=== Work order ===
Your copy should match the entries below exactly, apart from the images.

=== Provided entries ===
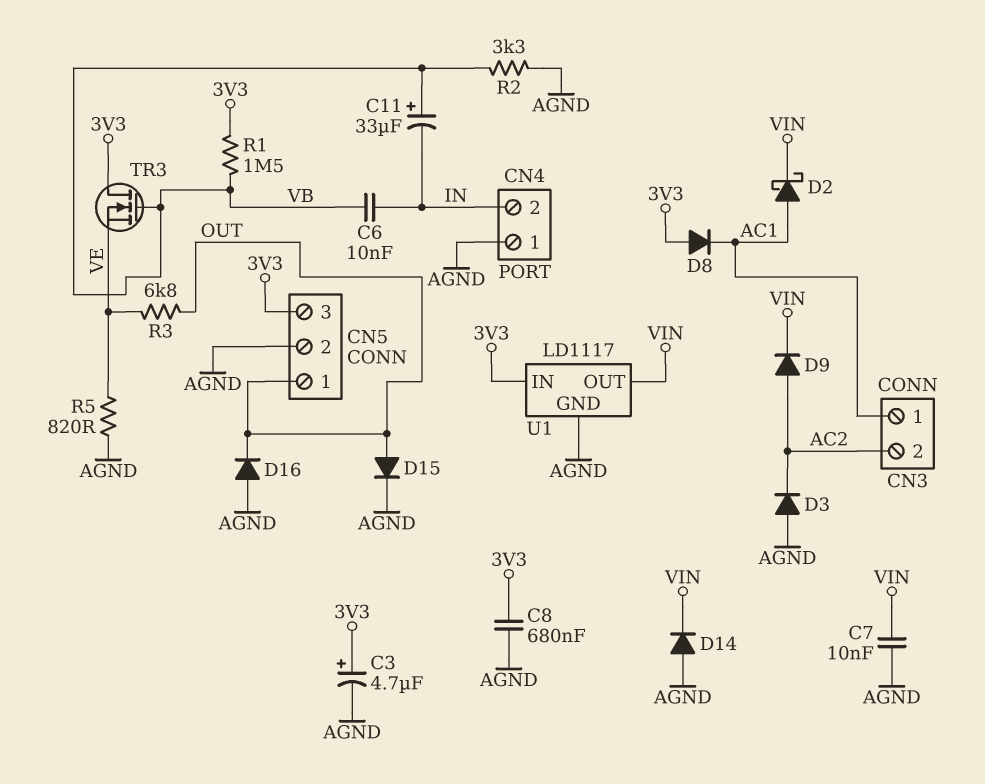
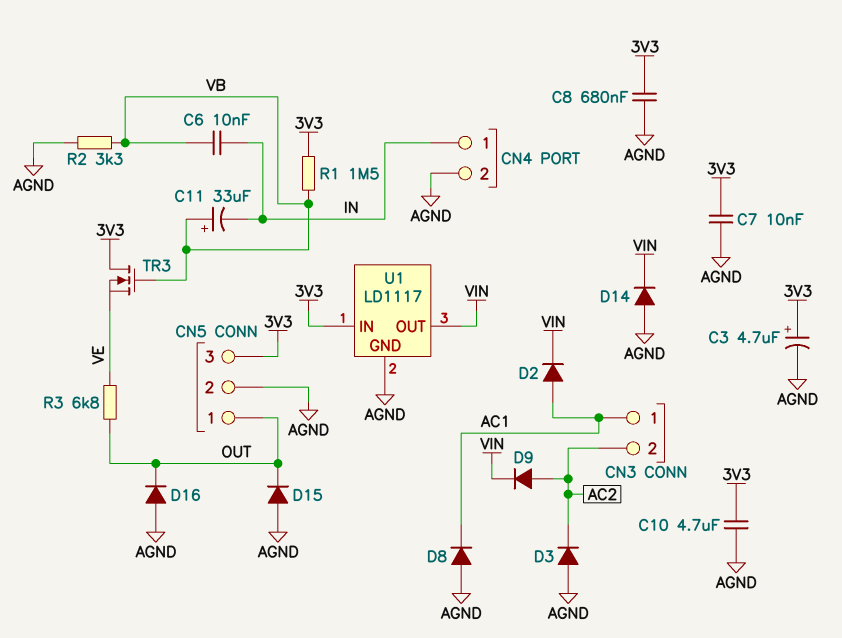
C7: 10nF (AGND, VIN) -> 10nF (3V3, AGND)
C10: none -> 4.7uF (3V3, AGND)
CN4 pin 1: AGND -> IN
CN4 pin 2: IN -> AGND
D2: schottky (A AC1, K VIN) -> diode (A AC1, K VIN)
D8: diode (A 3V3, K AC1) -> diode (A AGND, K AC1)
D15: diode (A OUT, K AGND) -> diode (A AGND, K OUT)
R5: 820 (AGND, VE) -> none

=== Solution to this task ===
C7: 10nF (AGND, VIN) -> 10nF (3V3, AGND)
C10: none -> 4.7uF (3V3, AGND)
CN4 pin 1: AGND -> IN
CN4 pin 2: IN -> AGND
D2: schottky (A AC1, K VIN) -> diode (A AC1, K VIN)
D8: diode (A 3V3, K AC1) -> diode (A AGND, K AC1)
D15: diode (A OUT, K AGND) -> diode (A AGND, K OUT)
R5: 820 (AGND, VE) -> none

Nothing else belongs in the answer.